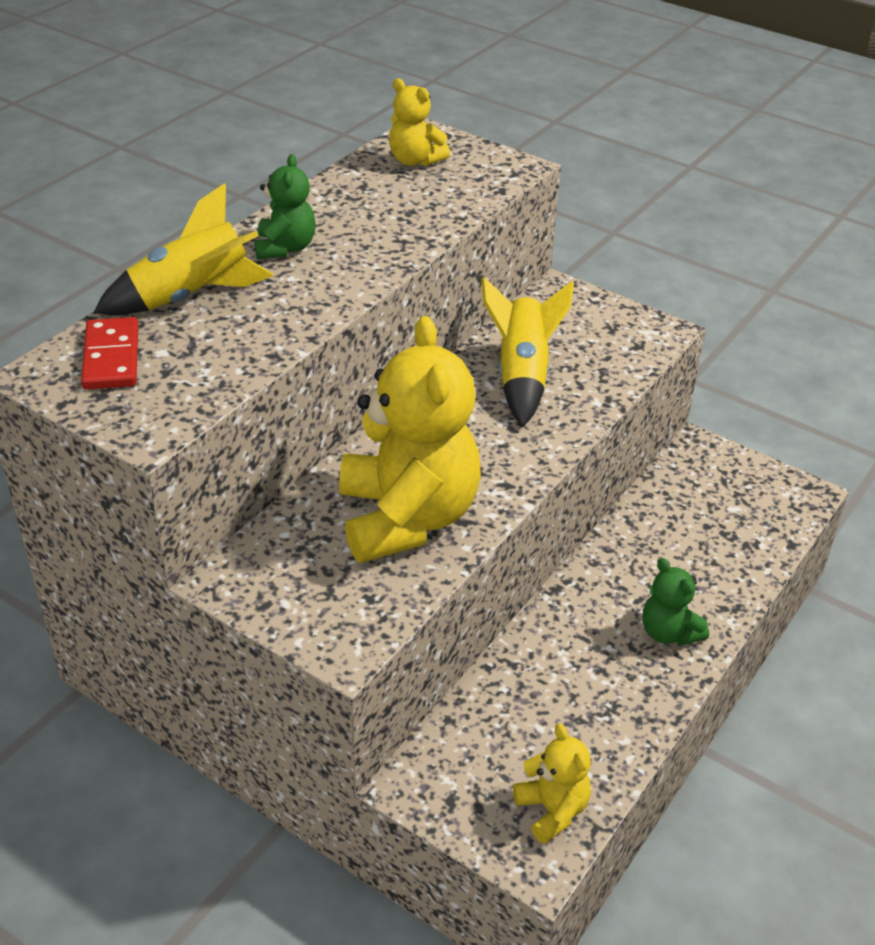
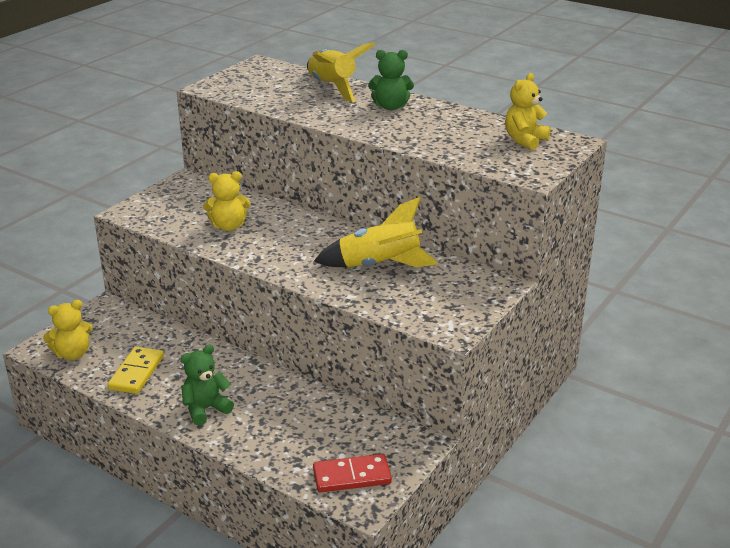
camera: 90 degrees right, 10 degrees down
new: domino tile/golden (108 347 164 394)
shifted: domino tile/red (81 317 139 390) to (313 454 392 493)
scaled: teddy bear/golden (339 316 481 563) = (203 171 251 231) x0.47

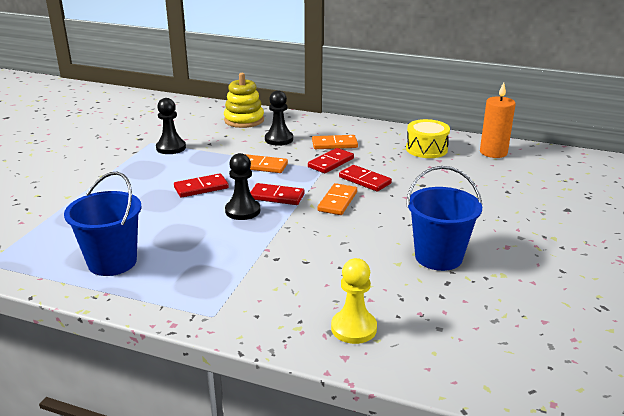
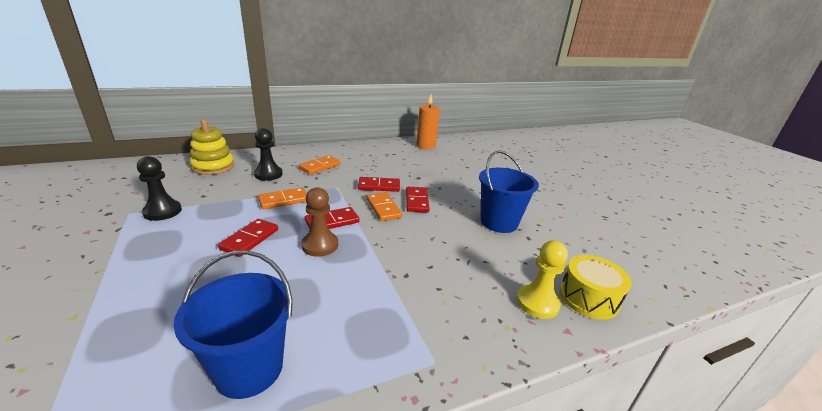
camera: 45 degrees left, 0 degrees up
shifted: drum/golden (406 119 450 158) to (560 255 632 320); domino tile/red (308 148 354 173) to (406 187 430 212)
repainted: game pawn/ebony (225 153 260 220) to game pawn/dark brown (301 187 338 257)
_ _ _ _ _ _ _
How to complete this task = Repeat the data exactly. No pictures should appear.

Exercise result =
camera: 90 degrees right, 10 degrees down
new: domino tile/golden (108 347 164 394)
shifted: domino tile/red (81 317 139 390) to (313 454 392 493)
scaled: teddy bear/golden (339 316 481 563) = (203 171 251 231) x0.47

camera: 45 degrees left, 0 degrees up
shifted: drum/golden (406 119 450 158) to (560 255 632 320); domino tile/red (308 148 354 173) to (406 187 430 212)
repainted: game pawn/ebony (225 153 260 220) to game pawn/dark brown (301 187 338 257)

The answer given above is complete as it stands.